- EXERCISE:
From the first line to the last, give the records again exactly and skip the pictures.

- TASK DATA:
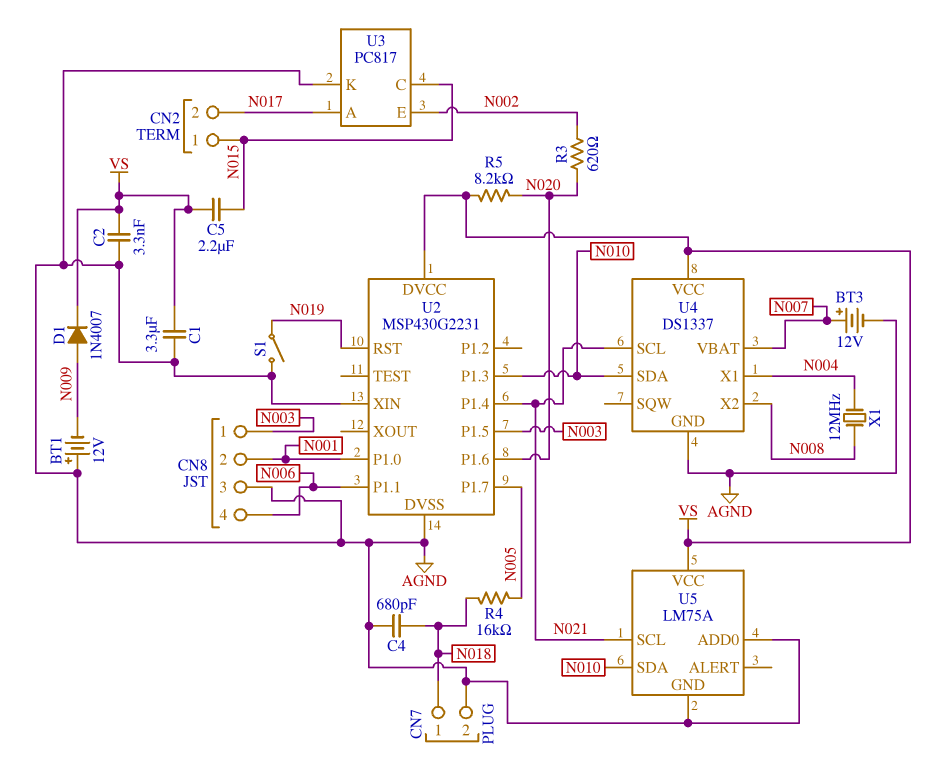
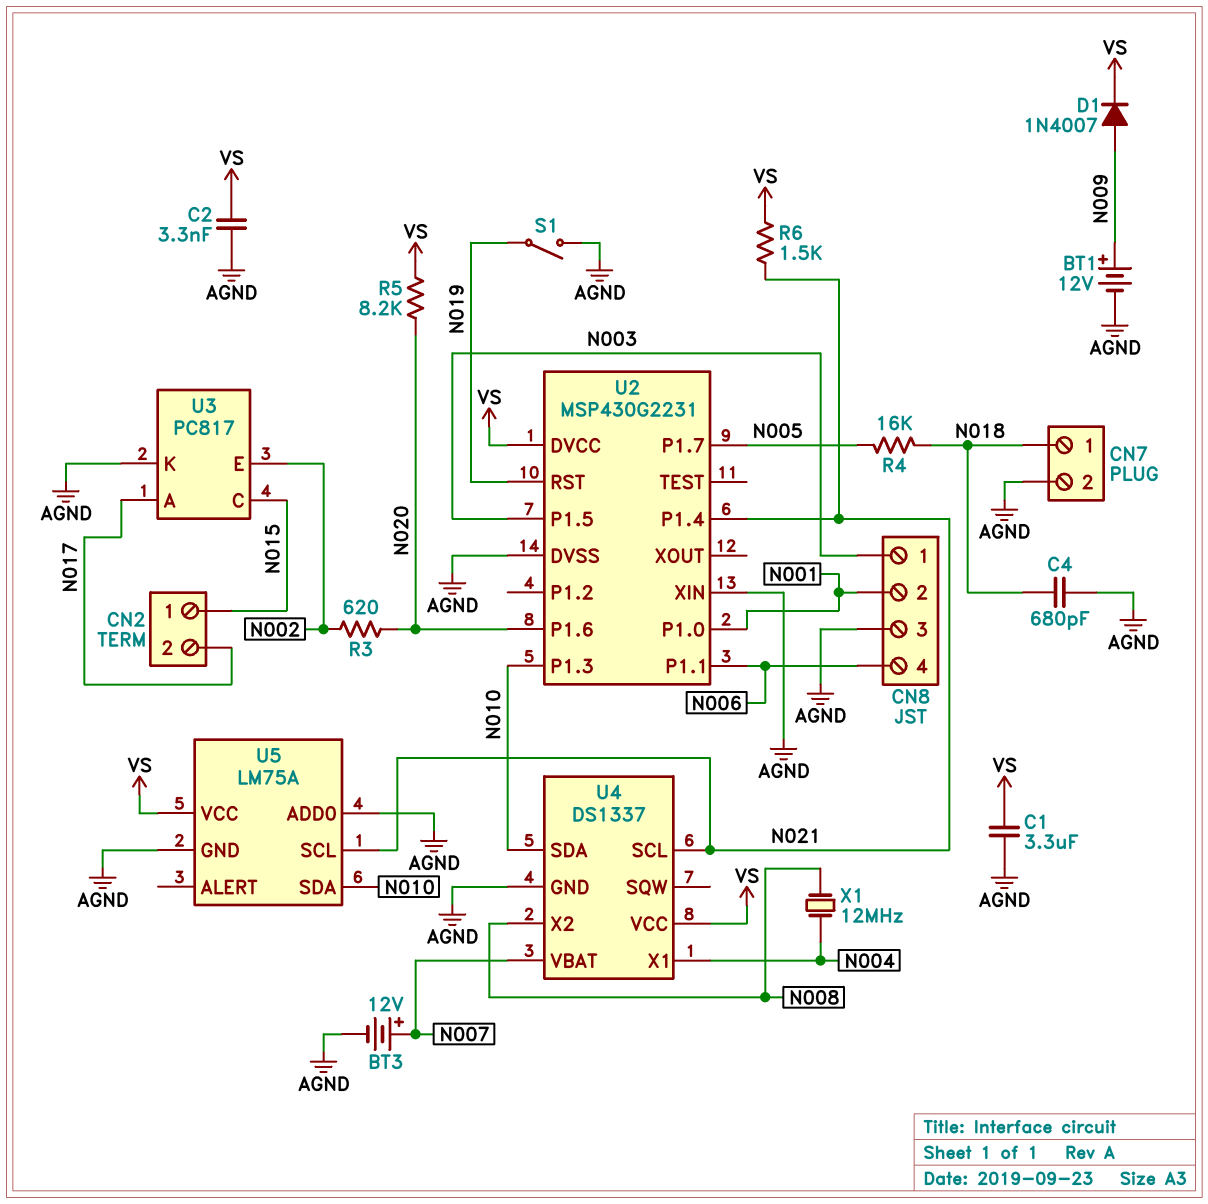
BT1: 12V (plus AGND, minus N009) -> 12V (plus N009, minus AGND)
C5: 2.2uF (N015, VS) -> none
R6: none -> 1.5k (N021, VS)

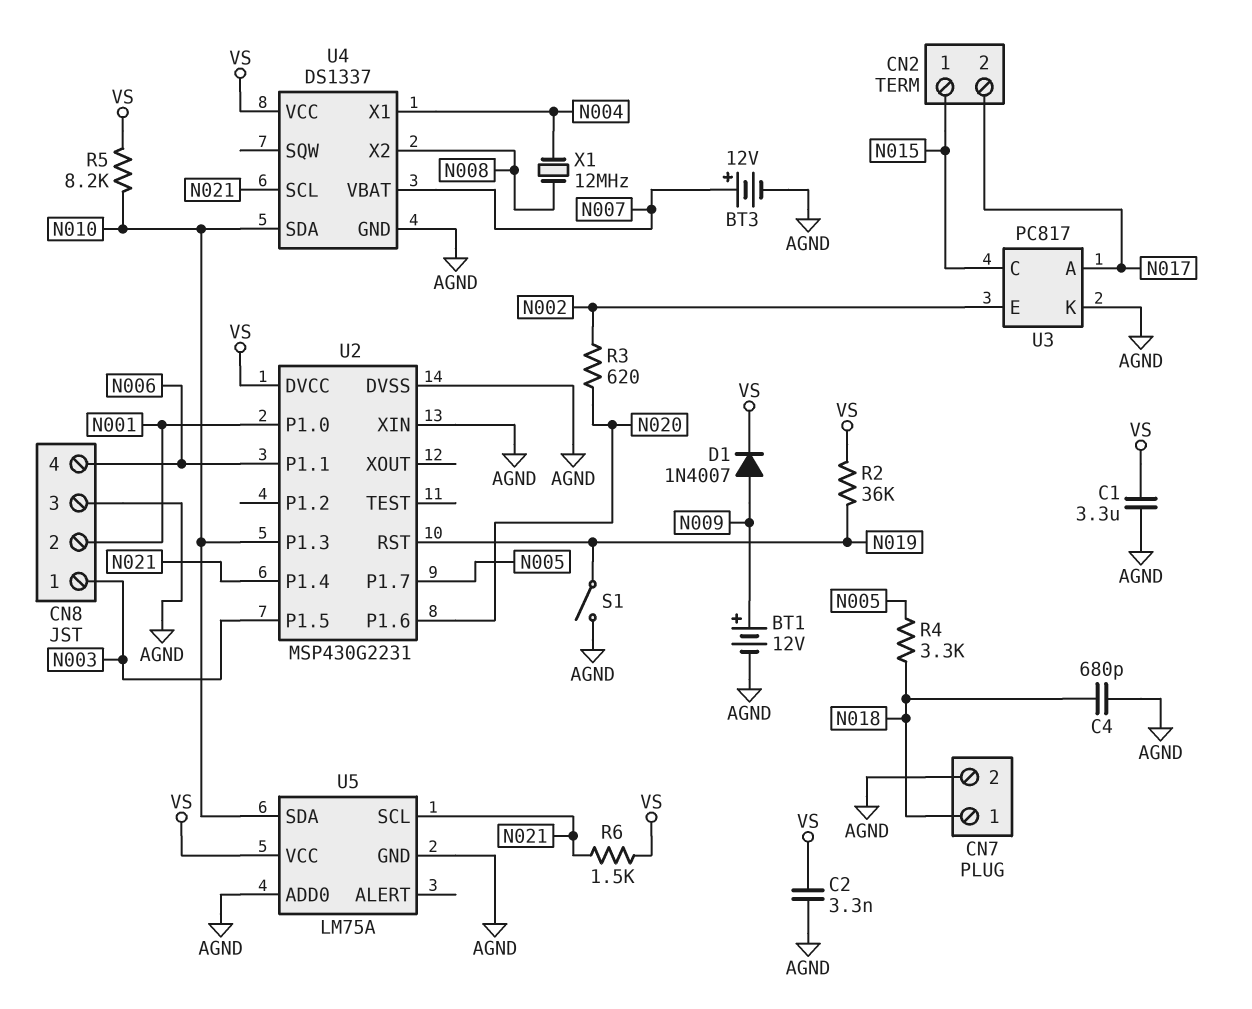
R2: none -> 36k (N019, VS)
R4: 16k (N005, N018) -> 3.3k (N005, N018)
R5: 8.2k (N020, VS) -> 8.2k (N010, VS)

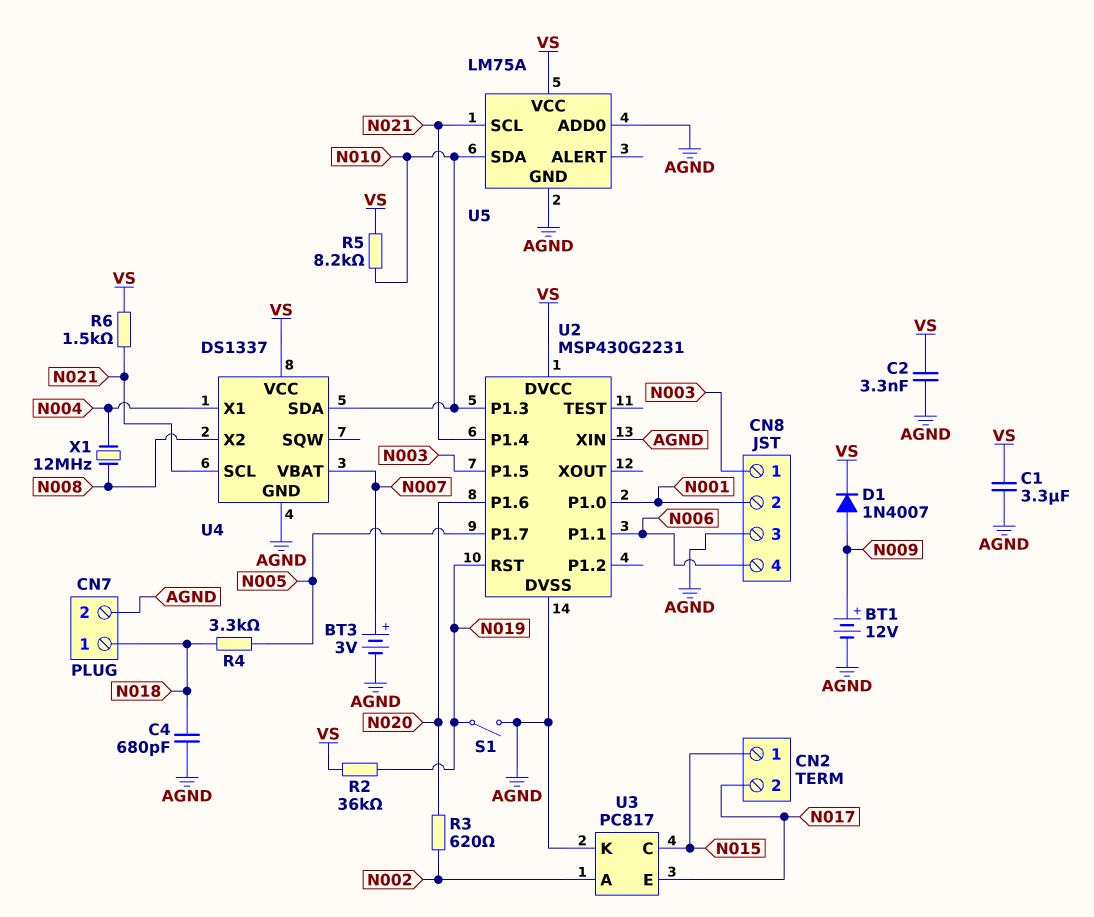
BT3: 12V (plus N007, minus AGND) -> 3V (plus N007, minus AGND)
U3 pin A: N017 -> N002
U3 pin E: N002 -> N017

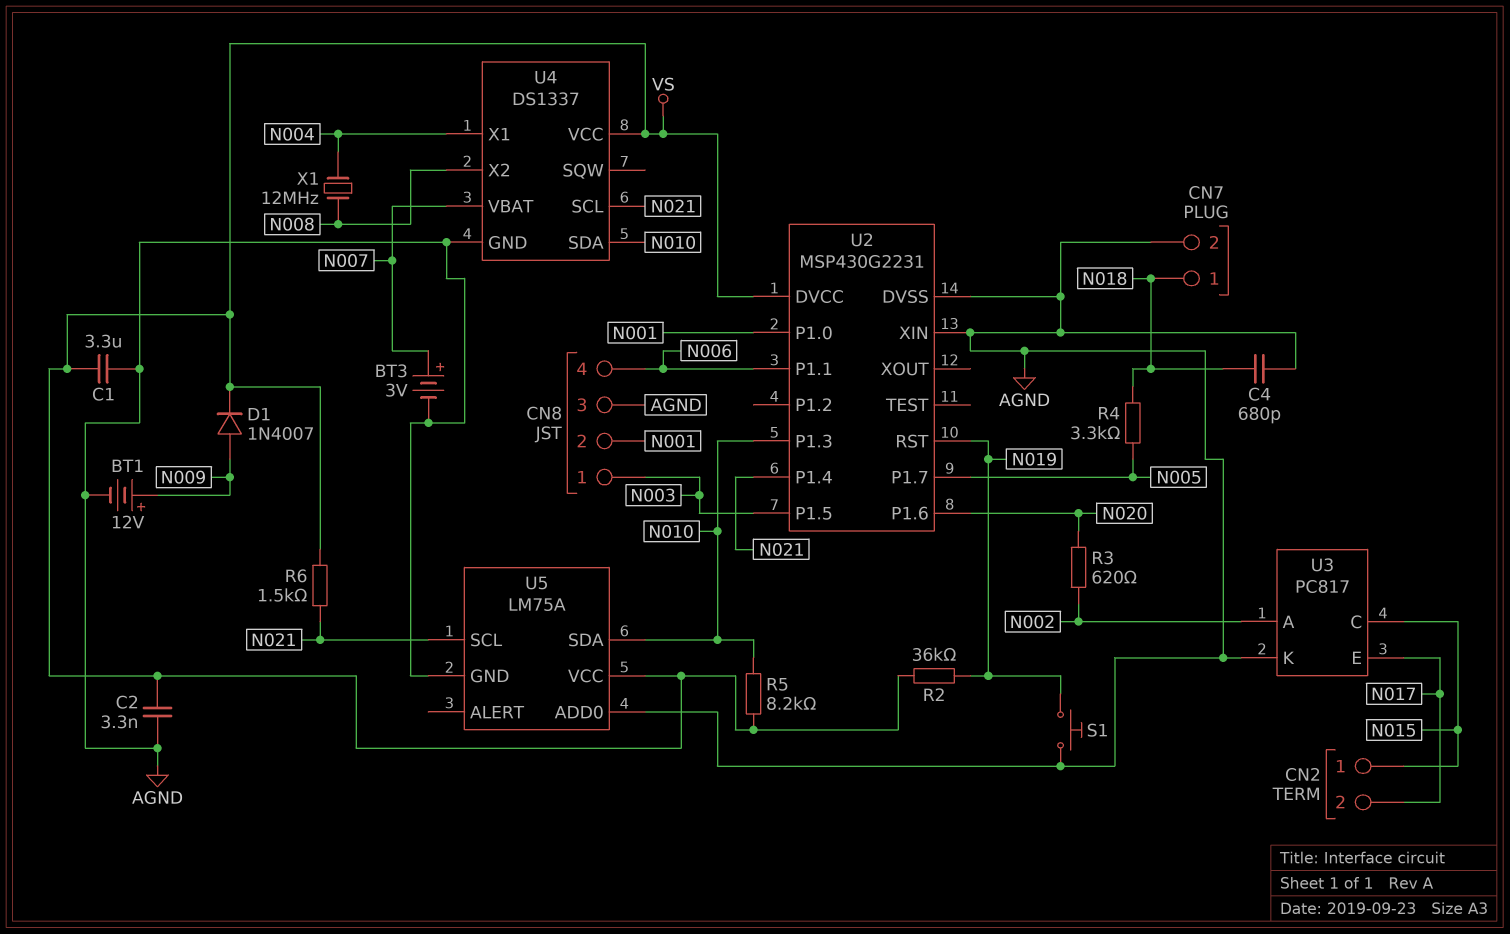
S1: switch (AGND, N019) -> button (AGND, N019)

- TASK RESULT:
BT1: 12V (plus AGND, minus N009) -> 12V (plus N009, minus AGND)
C5: 2.2uF (N015, VS) -> none
R6: none -> 1.5k (N021, VS)

R2: none -> 36k (N019, VS)
R4: 16k (N005, N018) -> 3.3k (N005, N018)
R5: 8.2k (N020, VS) -> 8.2k (N010, VS)

BT3: 12V (plus N007, minus AGND) -> 3V (plus N007, minus AGND)
U3 pin A: N017 -> N002
U3 pin E: N002 -> N017

S1: switch (AGND, N019) -> button (AGND, N019)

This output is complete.